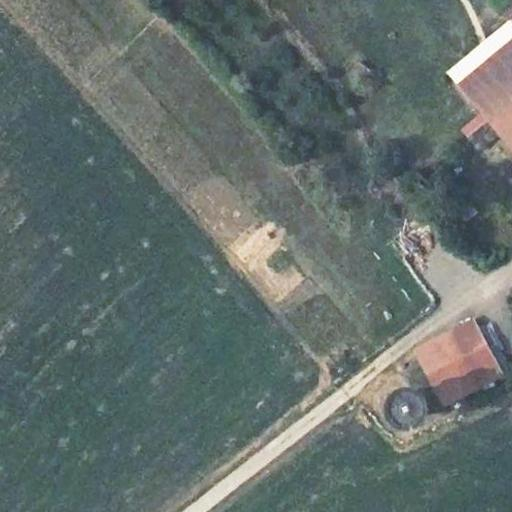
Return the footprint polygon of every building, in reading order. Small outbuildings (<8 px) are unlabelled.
[(511,23),(511,22),(511,0),(498,0),(495,3),(511,23)] [(511,147),(511,109),(494,125),(511,147)] [(460,126),(477,149),(497,135),(480,112),(460,126)] [(488,360),(469,323),(440,341),(459,376),(488,360)] [(433,395),(408,382),(395,405),(420,418),(433,395)]
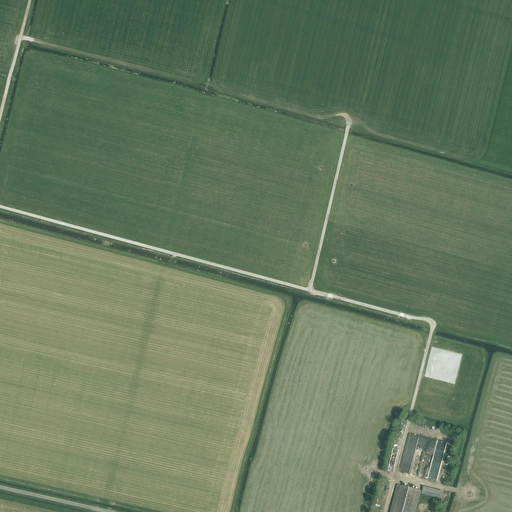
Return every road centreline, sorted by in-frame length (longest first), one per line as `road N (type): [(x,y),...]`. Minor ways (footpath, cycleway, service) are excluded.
road 1 (track): [(0,206),(430,320),(385,511)]
road 2 (track): [(348,126),(310,290)]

--

**Description of the task**
Reproduce the lines above word for word, starting at the line that contains "Return every road" and ending with the final line.

**Task output**
Return every road centreline, sorted by in-frame length (longest first), one per line as `road N (type): [(x,y),...]`. Minor ways (footpath, cycleway, service) are excluded.
road 1 (track): [(0,206),(430,320),(385,511)]
road 2 (track): [(348,126),(310,290)]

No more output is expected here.